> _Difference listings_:
>>>>>

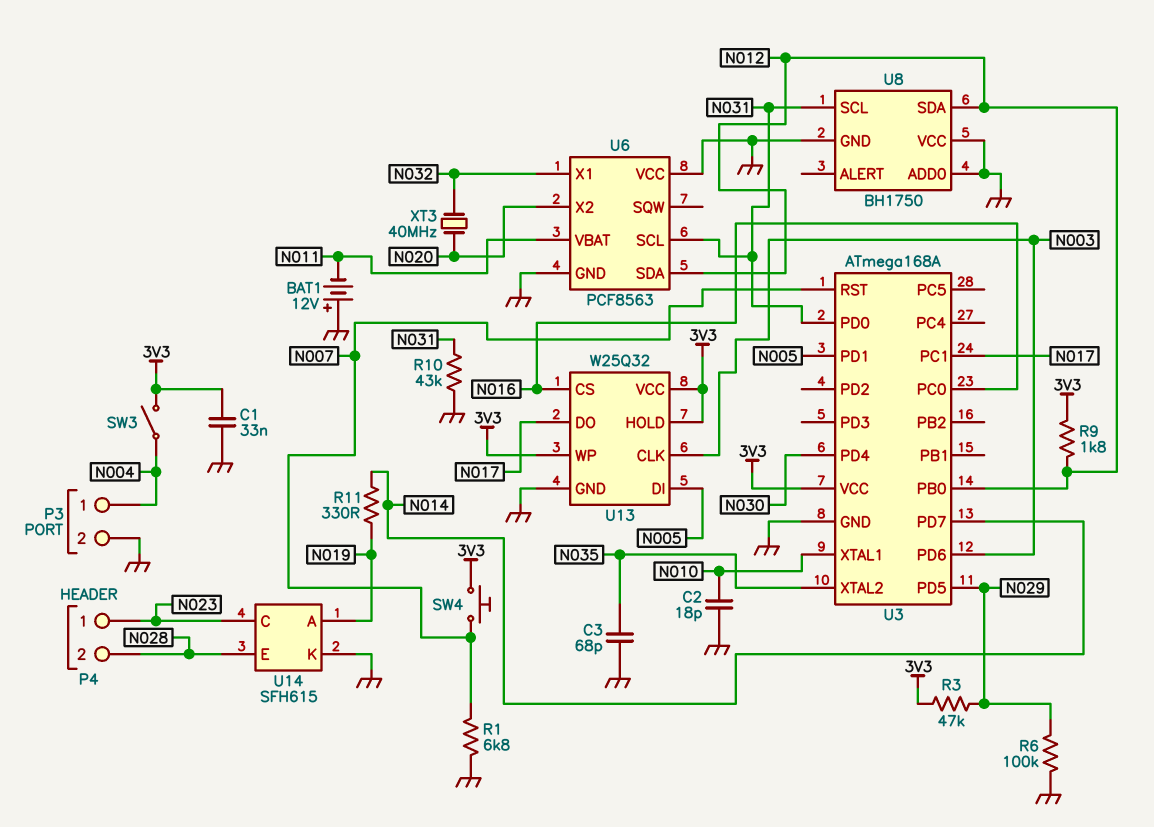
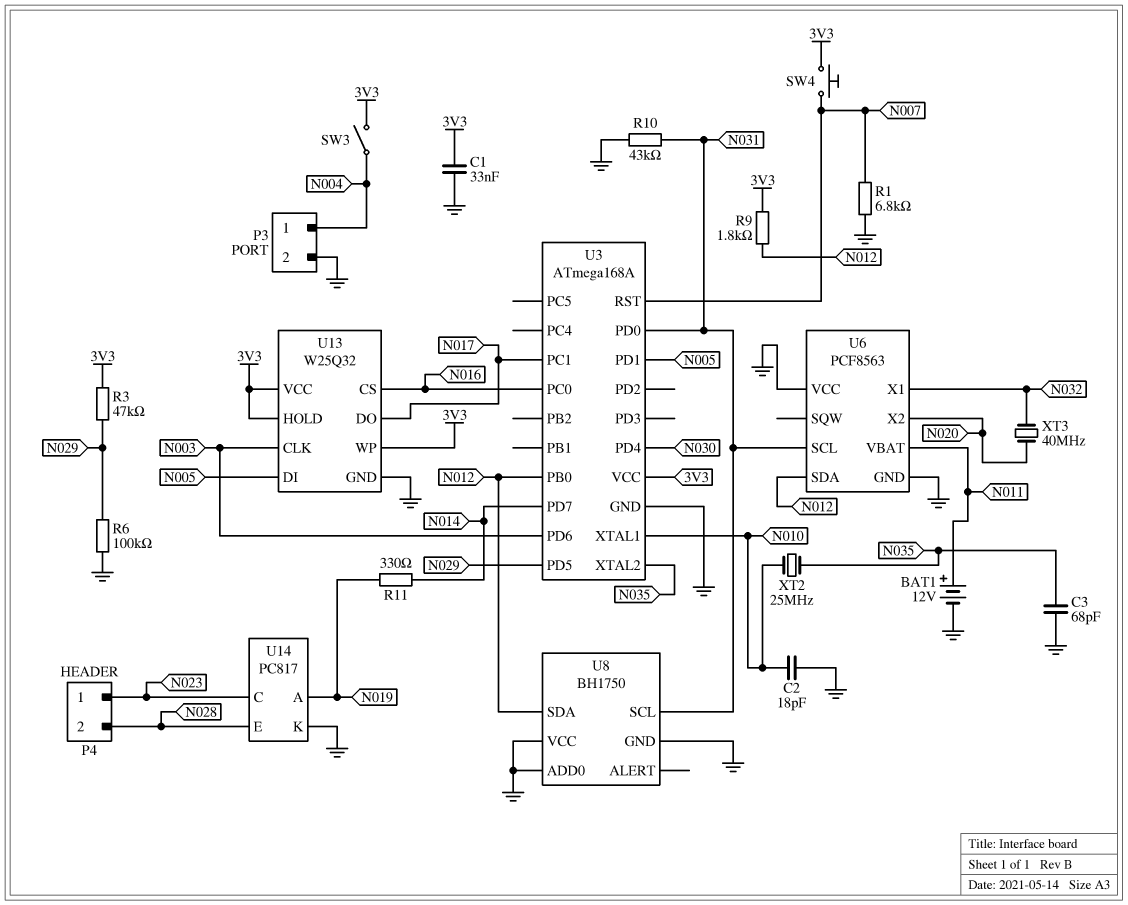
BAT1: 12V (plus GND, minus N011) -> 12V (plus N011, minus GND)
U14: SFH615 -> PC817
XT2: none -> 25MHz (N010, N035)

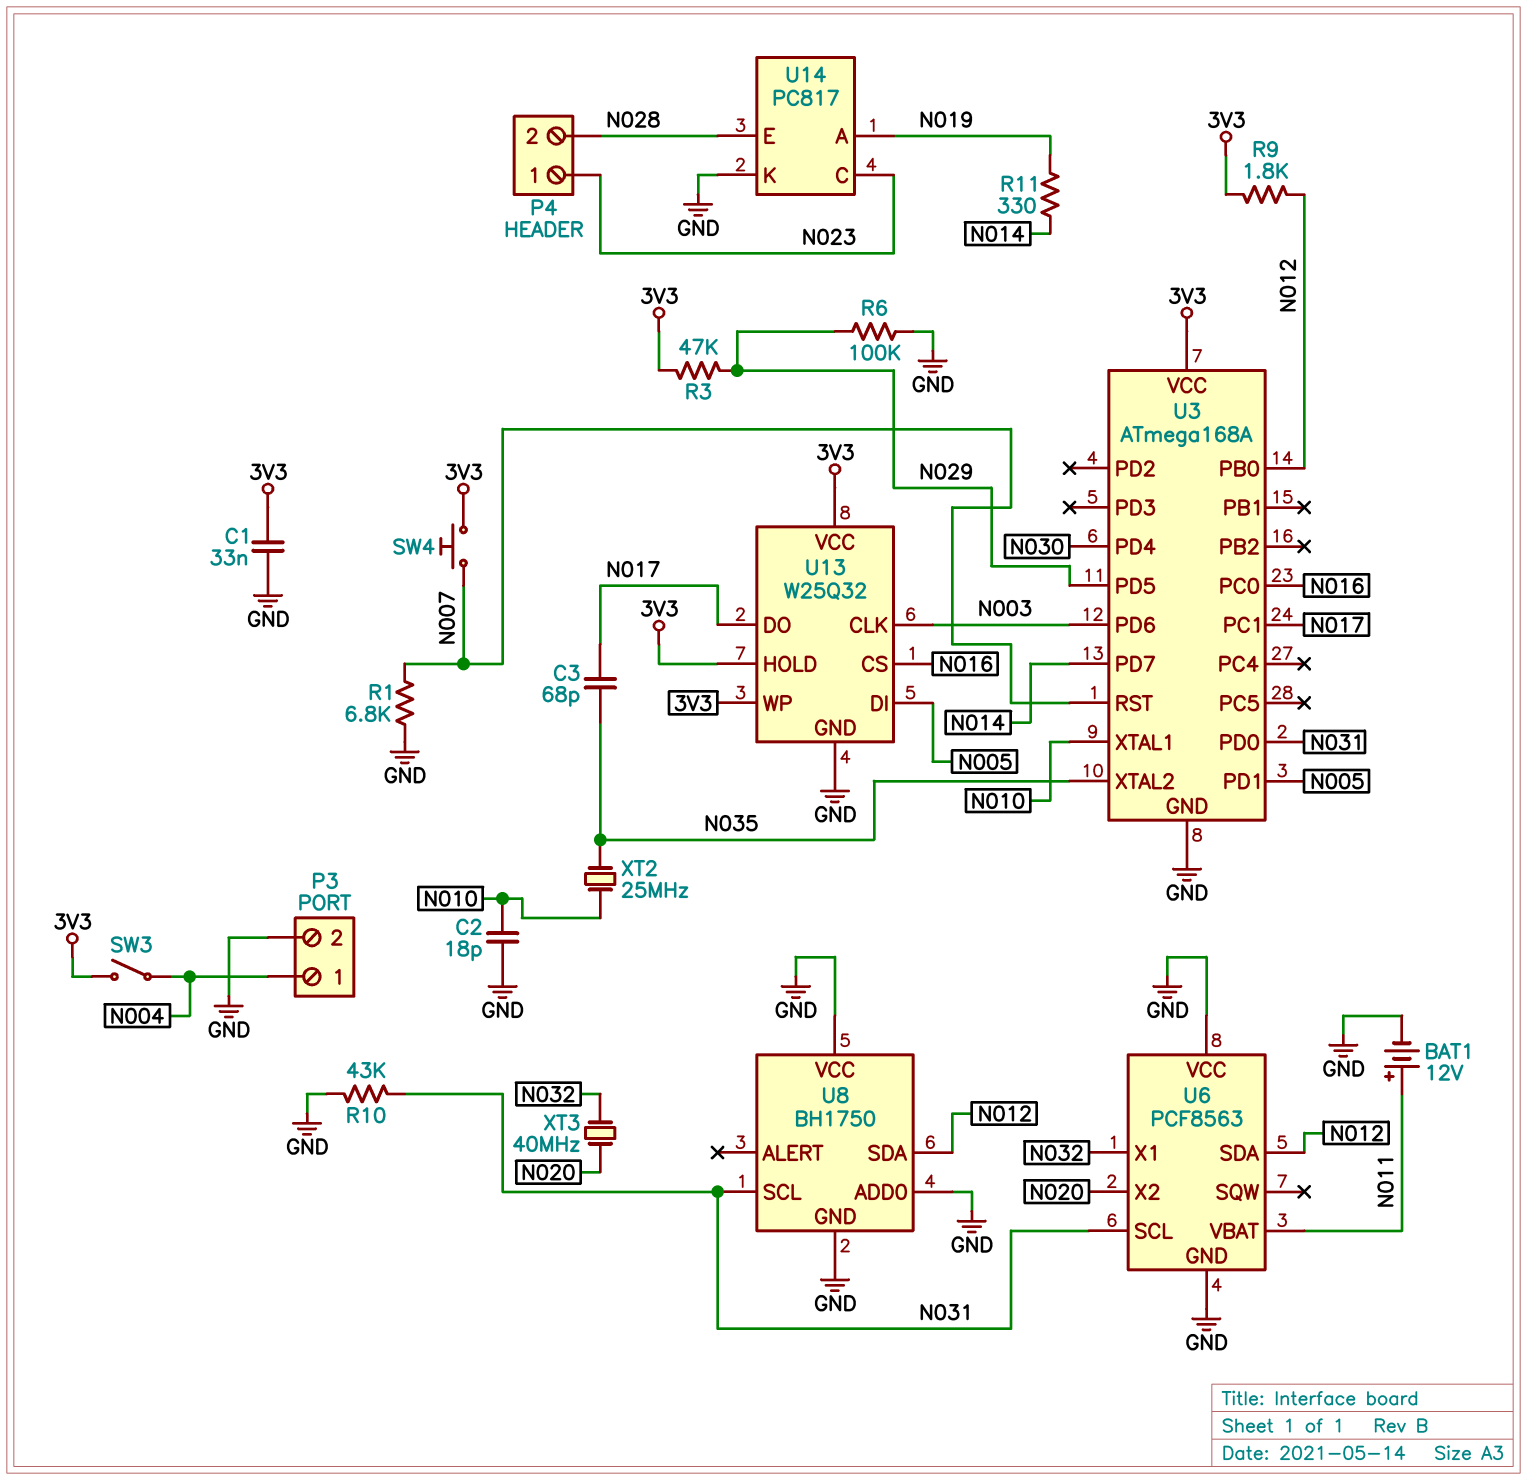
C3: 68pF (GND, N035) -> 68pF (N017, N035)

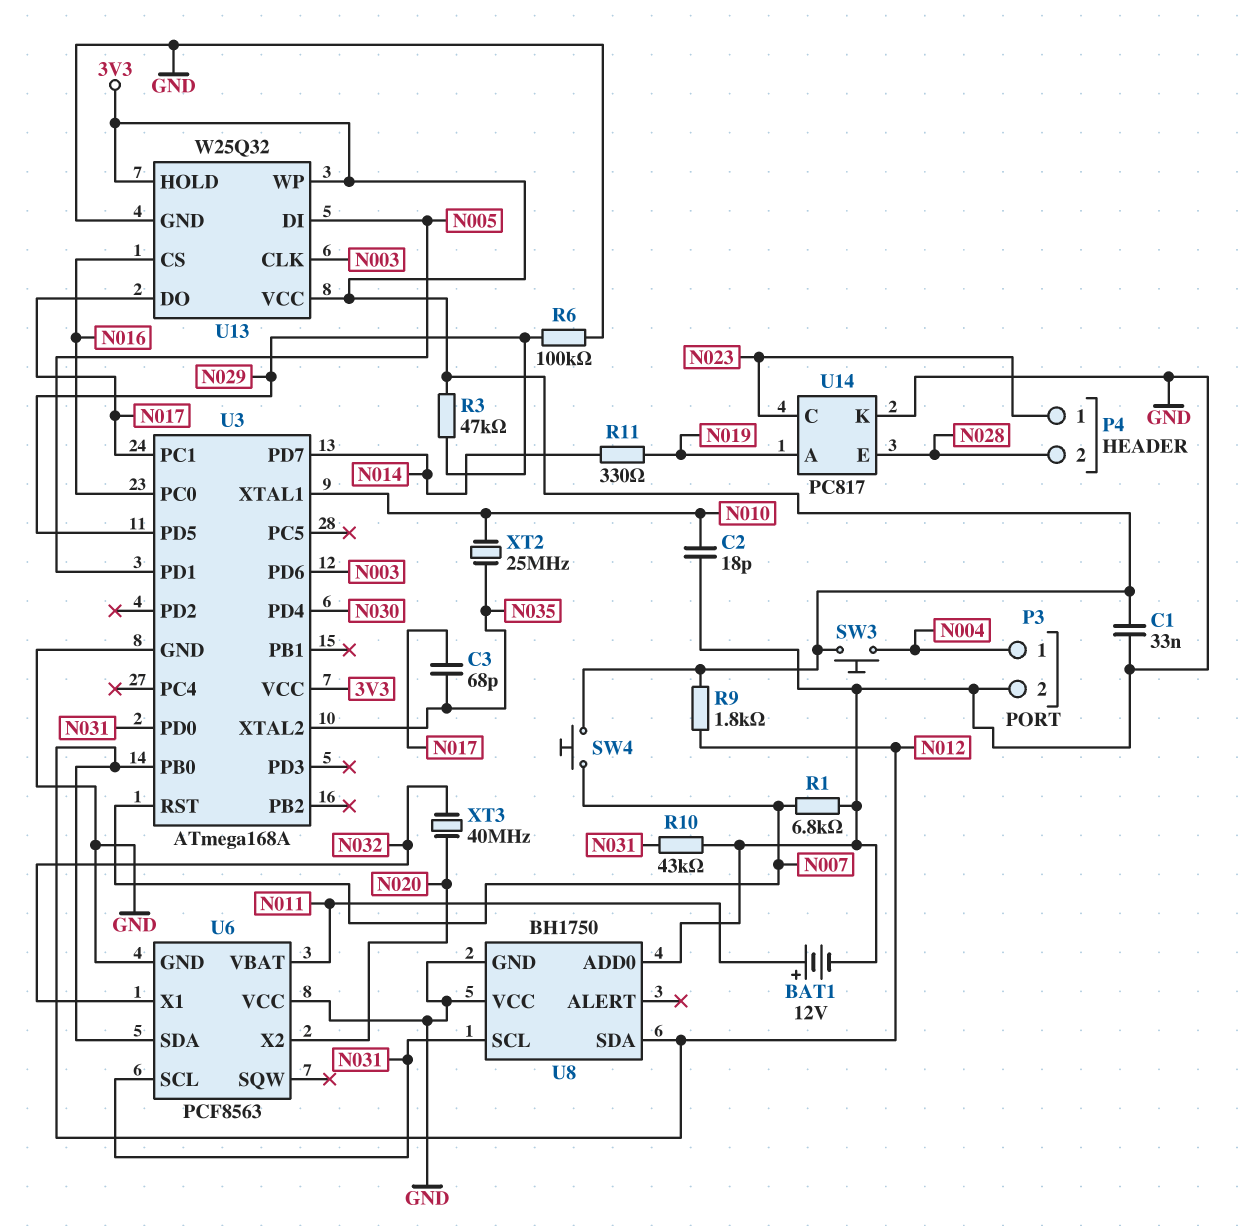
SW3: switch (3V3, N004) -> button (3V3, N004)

<<<<<

> _Task description_: Text only, pictures out: give every record again as written.

> _Solved exercise_:
BAT1: 12V (plus GND, minus N011) -> 12V (plus N011, minus GND)
U14: SFH615 -> PC817
XT2: none -> 25MHz (N010, N035)

C3: 68pF (GND, N035) -> 68pF (N017, N035)

SW3: switch (3V3, N004) -> button (3V3, N004)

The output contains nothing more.